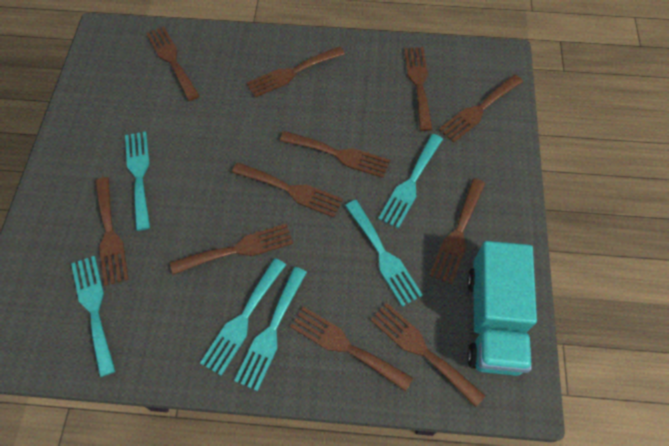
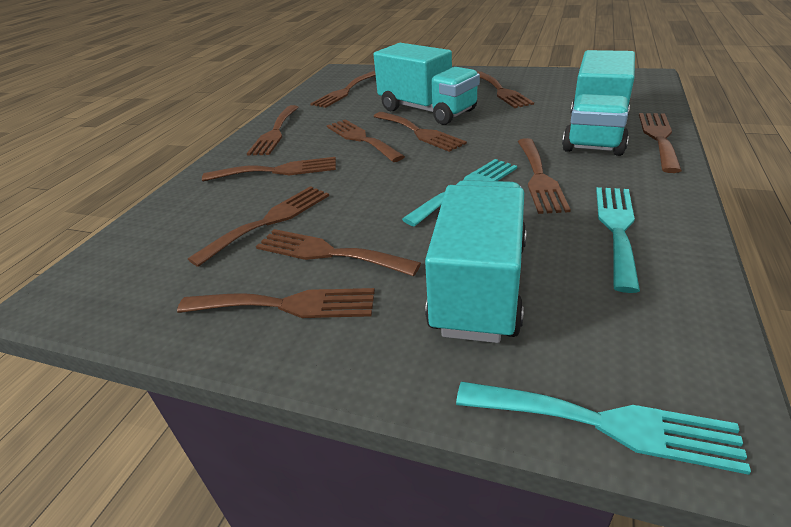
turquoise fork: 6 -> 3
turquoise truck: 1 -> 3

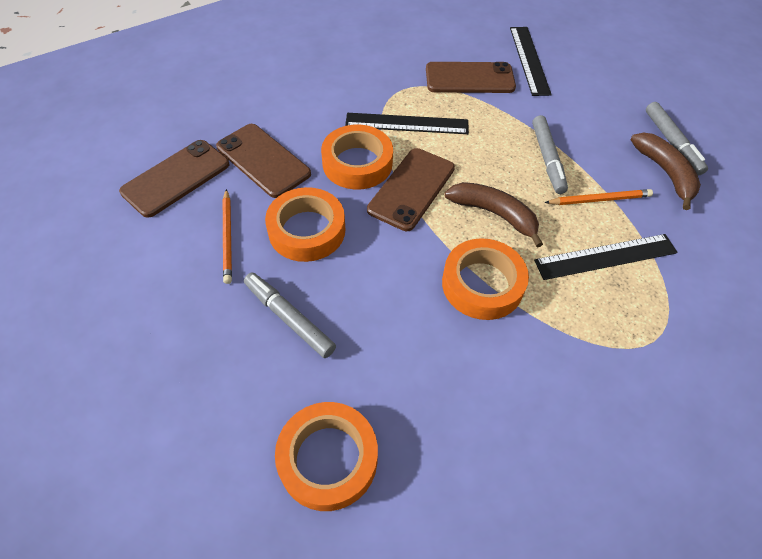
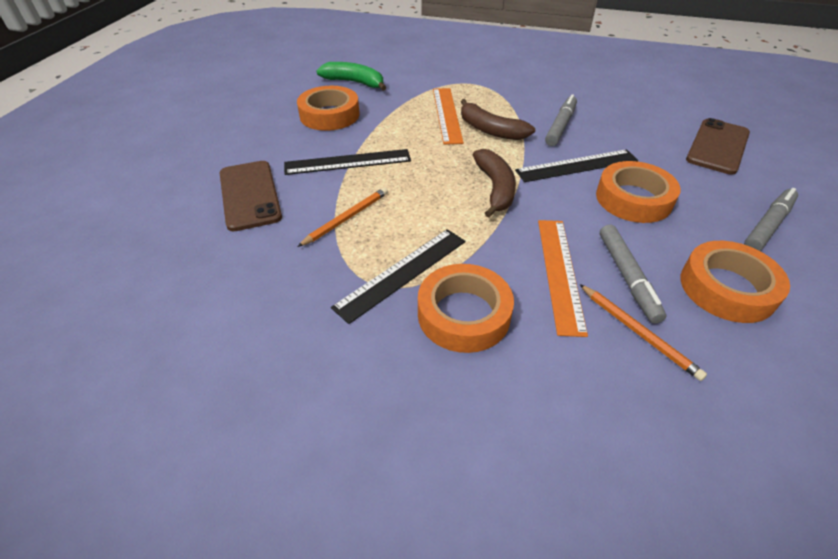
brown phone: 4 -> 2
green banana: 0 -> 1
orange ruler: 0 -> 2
---
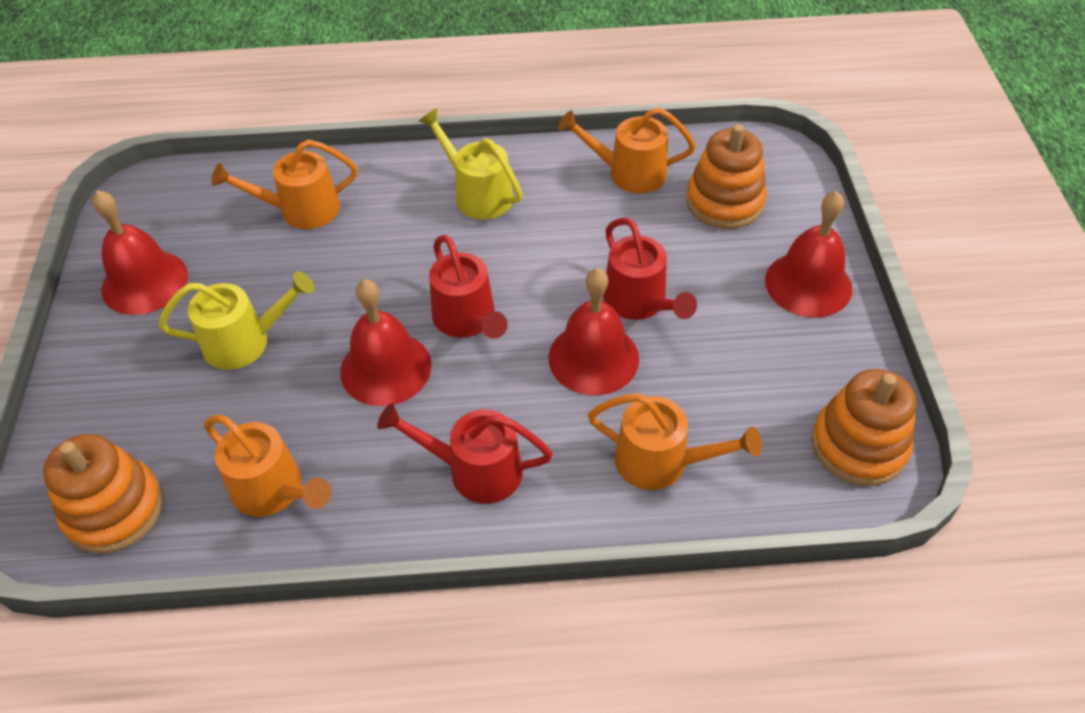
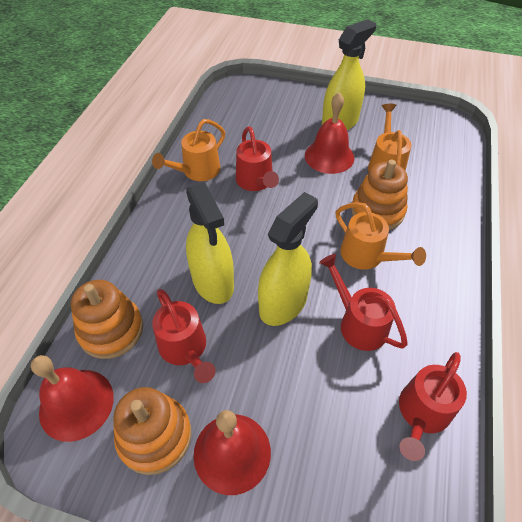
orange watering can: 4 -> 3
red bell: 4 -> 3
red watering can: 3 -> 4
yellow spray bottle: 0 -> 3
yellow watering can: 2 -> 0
==
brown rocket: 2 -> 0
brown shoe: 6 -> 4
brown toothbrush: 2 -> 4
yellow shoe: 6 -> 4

**Task instructions**
Scan the data above; copy every line where "yellow" appears.

**Expected answer**
yellow spray bottle: 0 -> 3
yellow watering can: 2 -> 0
yellow shoe: 6 -> 4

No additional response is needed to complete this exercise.